• _To do_:
Produce a word-for-word copy of the listing below without its pictures.

• _Data_:
____________________

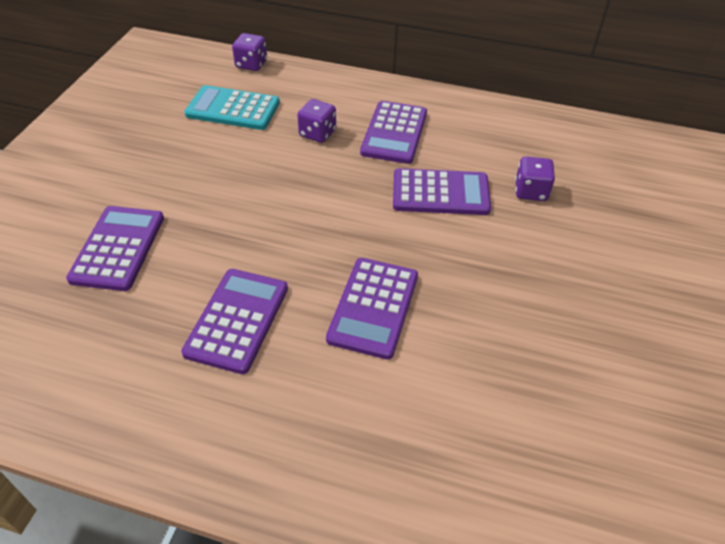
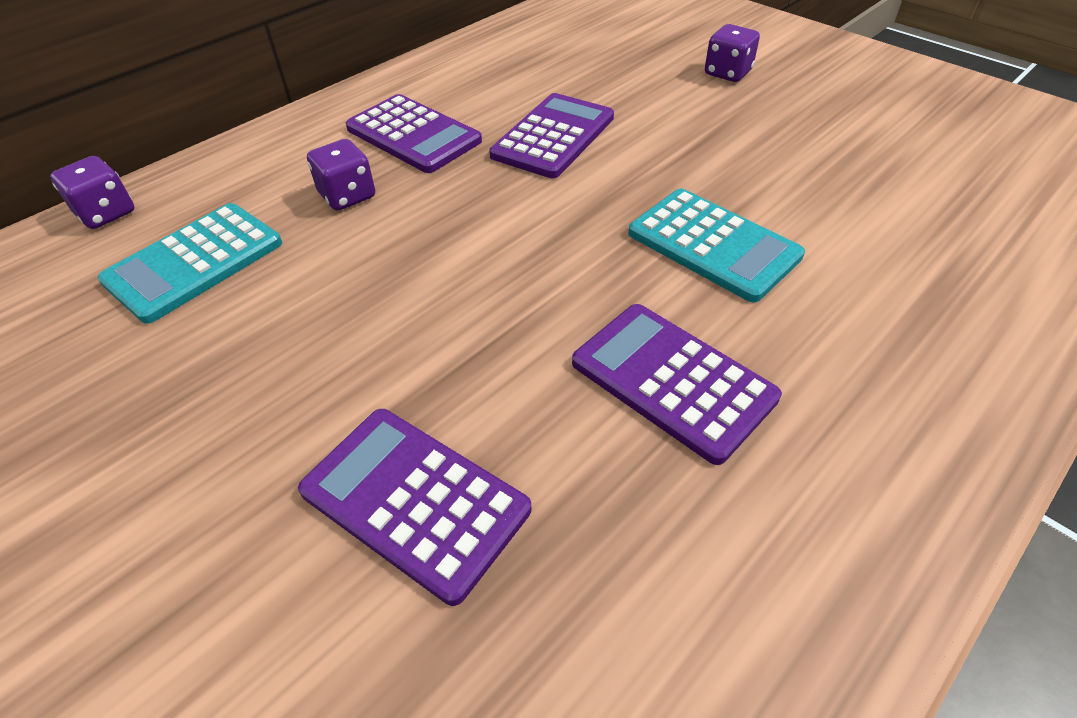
camera: 60 degrees left, 0 degrees up
(373, 307) = (713, 245): purple calculator -> turquoise calculator
(531, 191) = (598, 81): purple dice -> purple dice (727, 73)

____________________

• _Task response_:
camera: 60 degrees left, 0 degrees up
(373, 307) = (713, 245): purple calculator -> turquoise calculator
(531, 191) = (598, 81): purple dice -> purple dice (727, 73)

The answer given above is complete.